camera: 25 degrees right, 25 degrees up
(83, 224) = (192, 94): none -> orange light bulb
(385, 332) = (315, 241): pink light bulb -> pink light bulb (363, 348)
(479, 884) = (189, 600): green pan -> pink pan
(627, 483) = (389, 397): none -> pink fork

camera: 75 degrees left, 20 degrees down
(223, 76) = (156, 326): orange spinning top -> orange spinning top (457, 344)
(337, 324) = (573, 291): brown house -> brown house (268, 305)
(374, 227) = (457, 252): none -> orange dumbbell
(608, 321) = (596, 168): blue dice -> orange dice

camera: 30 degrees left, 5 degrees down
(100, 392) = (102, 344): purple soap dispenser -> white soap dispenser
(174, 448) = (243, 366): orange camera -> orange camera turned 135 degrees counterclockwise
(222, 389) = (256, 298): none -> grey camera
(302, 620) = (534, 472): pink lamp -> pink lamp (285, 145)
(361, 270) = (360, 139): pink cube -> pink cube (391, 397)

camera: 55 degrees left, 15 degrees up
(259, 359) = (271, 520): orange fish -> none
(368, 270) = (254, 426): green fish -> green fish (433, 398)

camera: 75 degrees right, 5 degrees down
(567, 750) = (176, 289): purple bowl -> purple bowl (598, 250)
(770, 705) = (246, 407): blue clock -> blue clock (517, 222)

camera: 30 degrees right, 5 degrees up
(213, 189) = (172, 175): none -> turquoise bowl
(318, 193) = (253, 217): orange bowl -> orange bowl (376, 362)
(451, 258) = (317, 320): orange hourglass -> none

* Your task *
Transcribe the lines from the first line of the records through the line that contains "camera: 75 degrees left, 20 degrees down", both included, and add nothing else.

* Answer area *
camera: 25 degrees right, 25 degrees up
(83, 224) = (192, 94): none -> orange light bulb
(385, 332) = (315, 241): pink light bulb -> pink light bulb (363, 348)
(479, 884) = (189, 600): green pan -> pink pan
(627, 483) = (389, 397): none -> pink fork

camera: 75 degrees left, 20 degrees down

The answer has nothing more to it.